• _Instructions to follow_
Could you copy the records below exactly, keeping none of the images?

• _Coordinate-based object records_
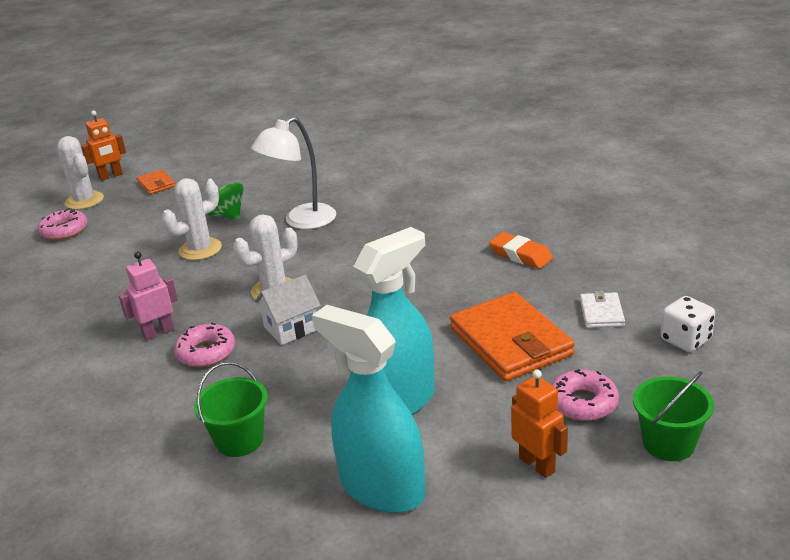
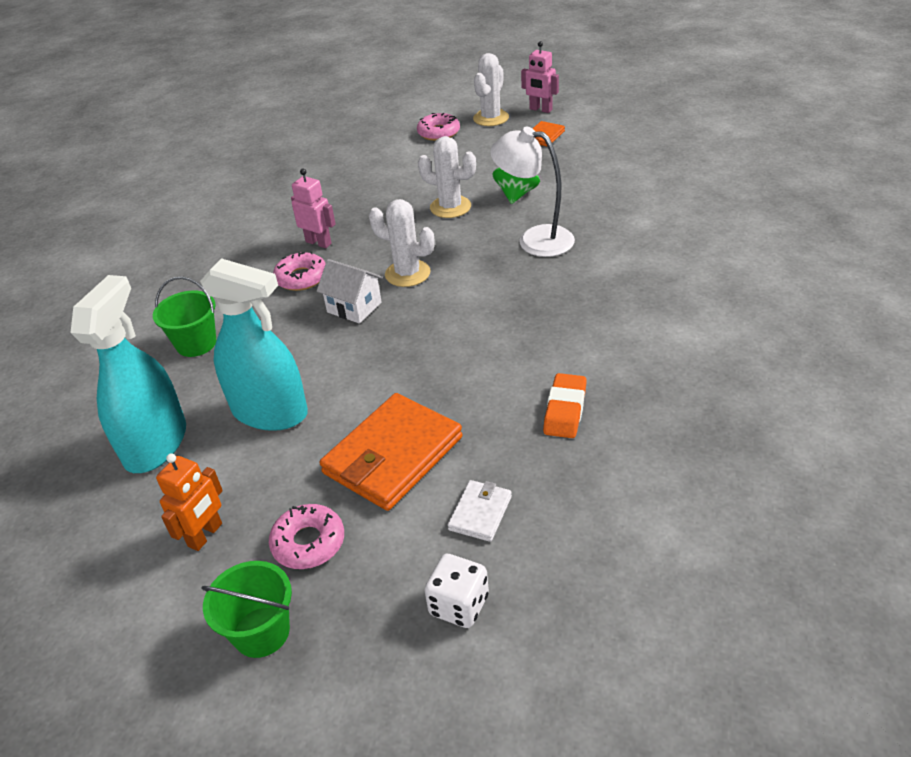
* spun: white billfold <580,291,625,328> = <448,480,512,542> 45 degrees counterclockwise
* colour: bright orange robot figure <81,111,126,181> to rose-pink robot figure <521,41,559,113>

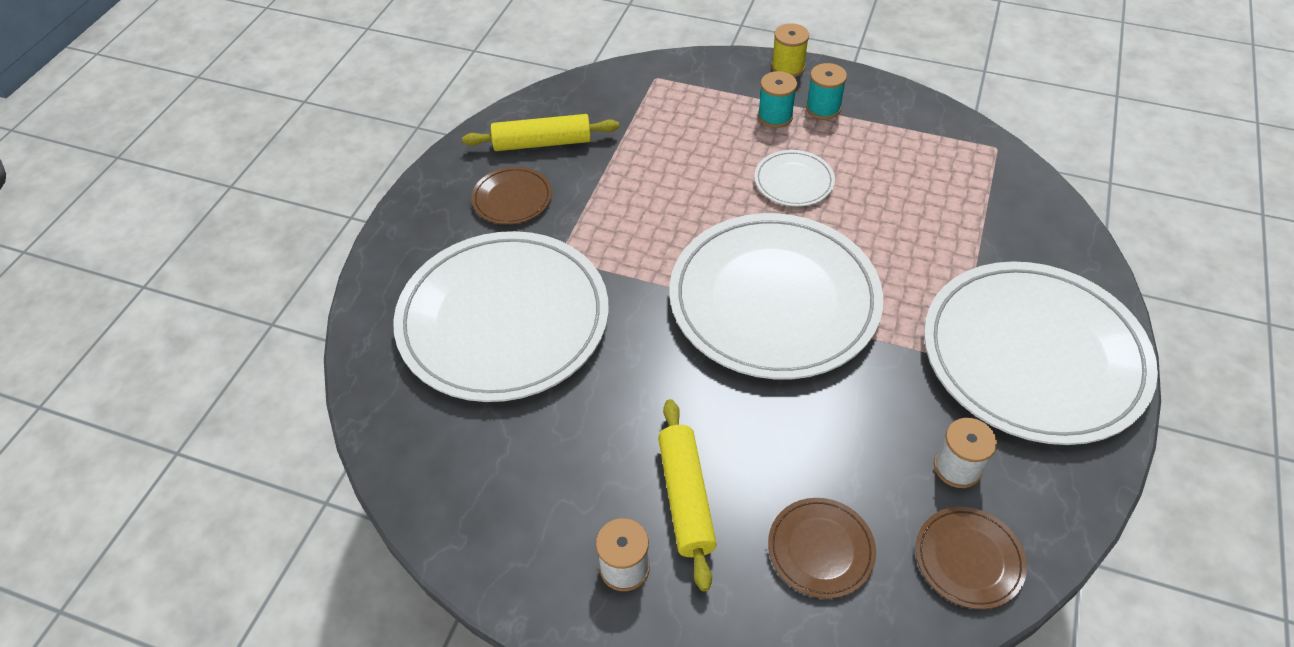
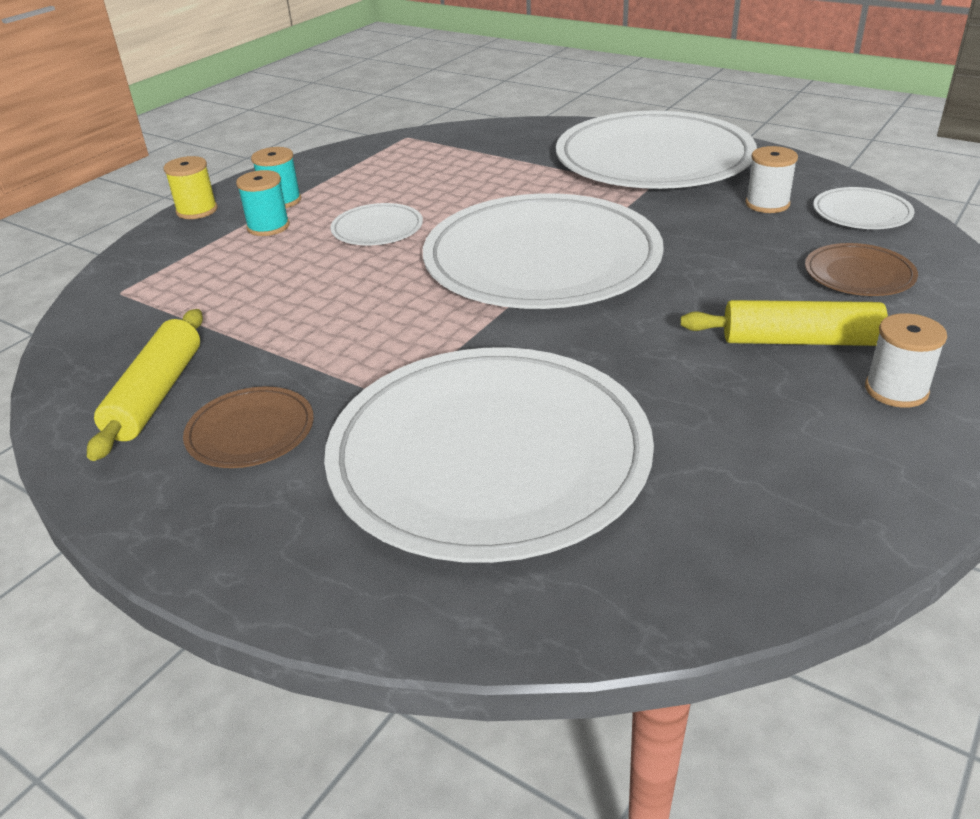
* colour: russet dinner plate <916,507,1027,609> to white dinner plate <813,187,915,229>

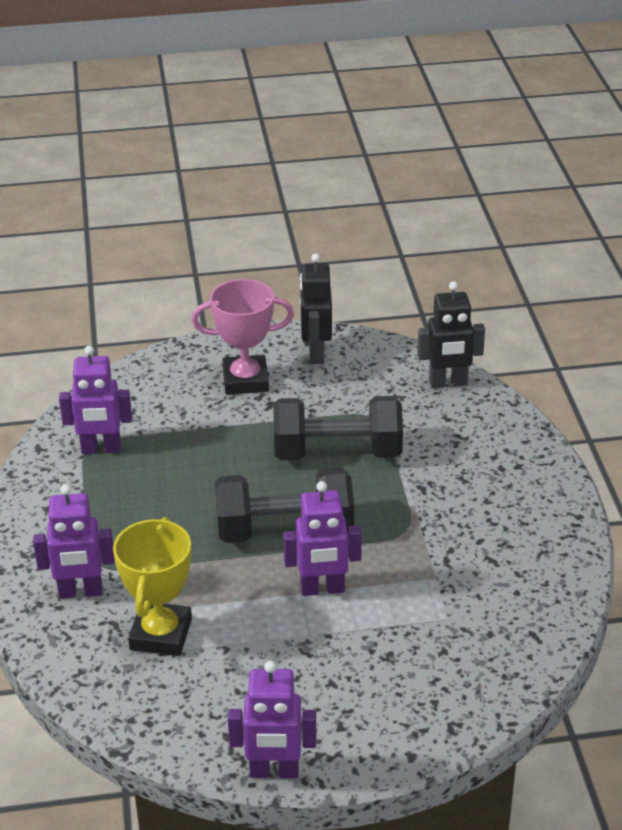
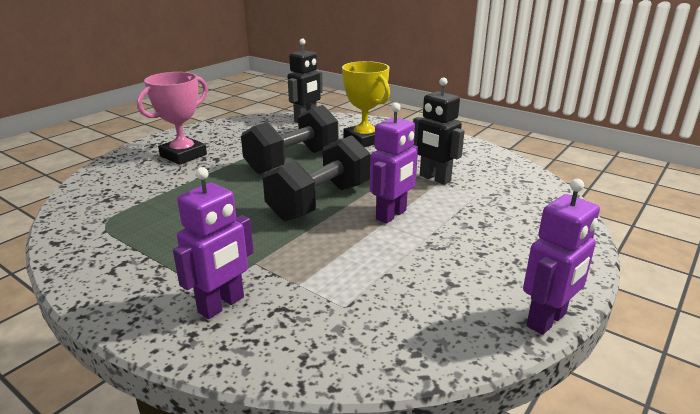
* relocated: golden trophy <113,517,192,656> to <342,61,390,147>
* relocated: ebony robot figure <300,253,332,364> to <413,77,465,185>
* missing: royal purple robot figure <59,346,132,454>

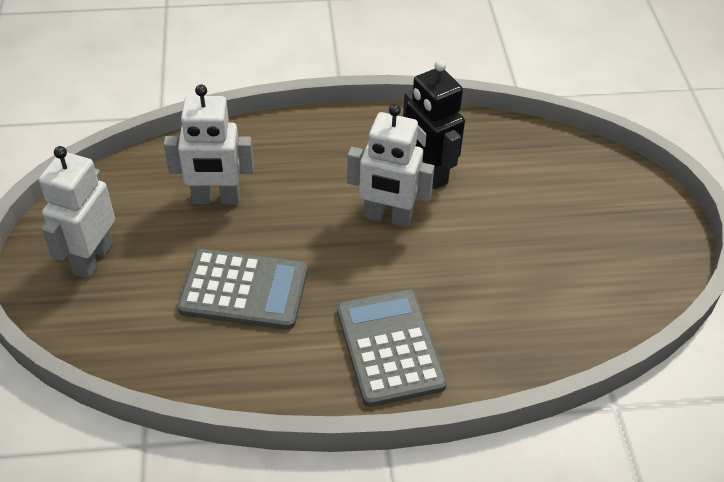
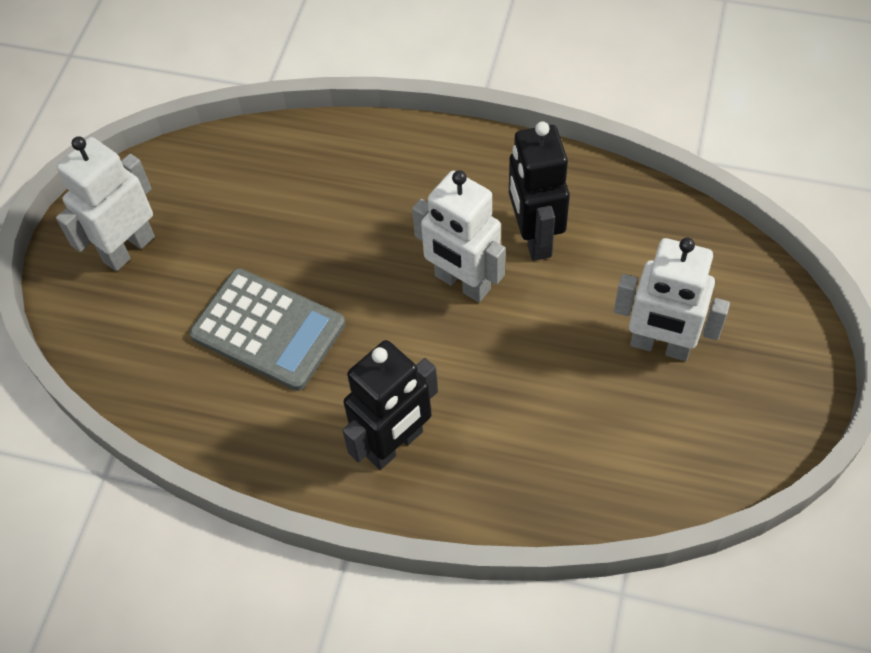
* exchanged: ash-grey adding machine <337,289,447,407> to ebony robot figure <342,340,438,470>
* relocated: white robot figure <164,85,254,204> to <614,237,730,361>

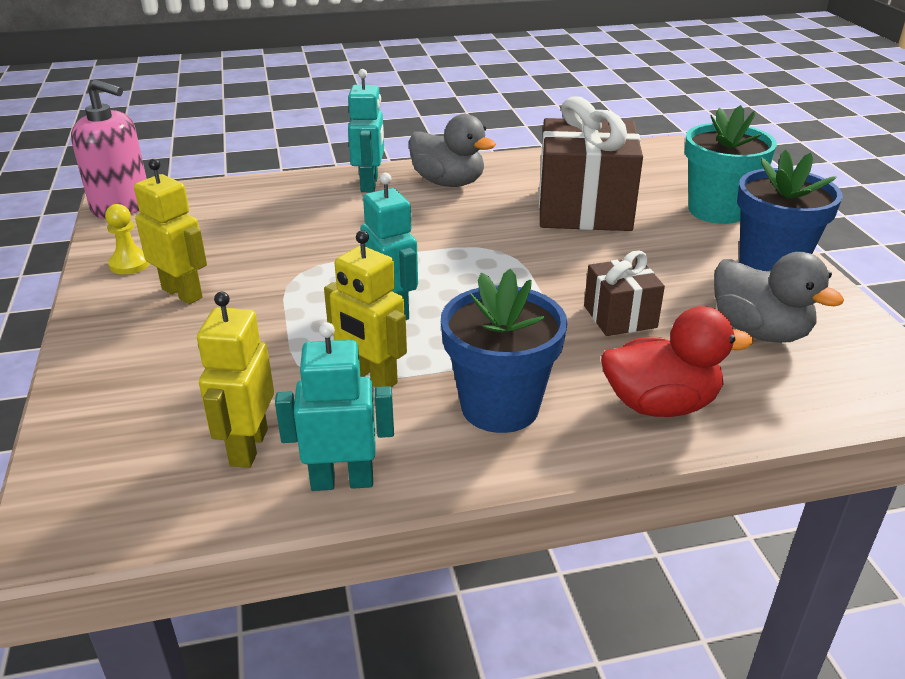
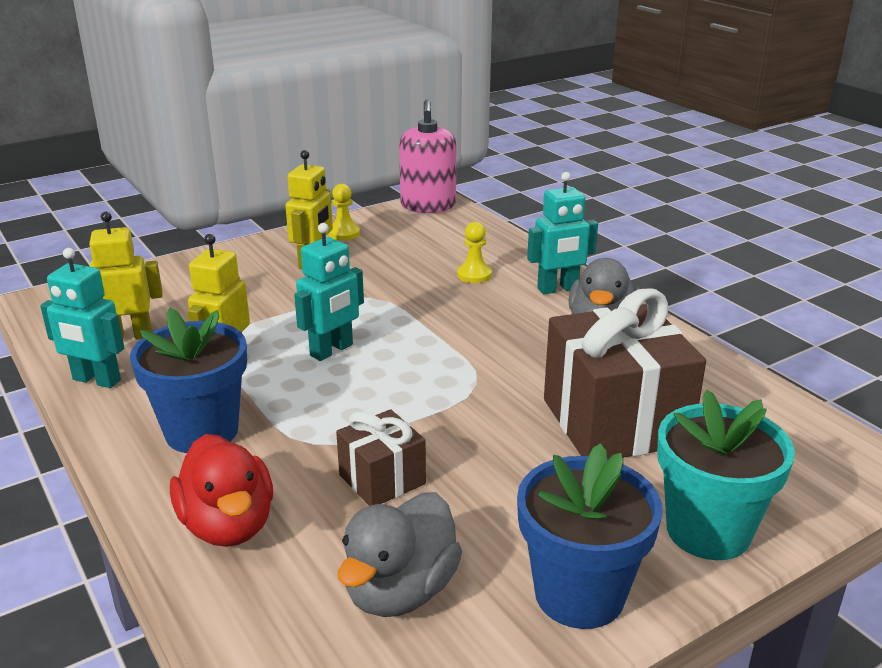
* spun: turquoise robot figure <275,322,394,491> = <40,248,124,388> 135 degrees clockwise
* appeared: golden game pawn <457,222,492,283>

• _Answer space_
* spun: white billfold <580,291,625,328> = <448,480,512,542> 45 degrees counterclockwise
* colour: bright orange robot figure <81,111,126,181> to rose-pink robot figure <521,41,559,113>

* colour: russet dinner plate <916,507,1027,609> to white dinner plate <813,187,915,229>

* relocated: golden trophy <113,517,192,656> to <342,61,390,147>
* relocated: ebony robot figure <300,253,332,364> to <413,77,465,185>
* missing: royal purple robot figure <59,346,132,454>

* exchanged: ash-grey adding machine <337,289,447,407> to ebony robot figure <342,340,438,470>
* relocated: white robot figure <164,85,254,204> to <614,237,730,361>

* spun: turquoise robot figure <275,322,394,491> = <40,248,124,388> 135 degrees clockwise
* appeared: golden game pawn <457,222,492,283>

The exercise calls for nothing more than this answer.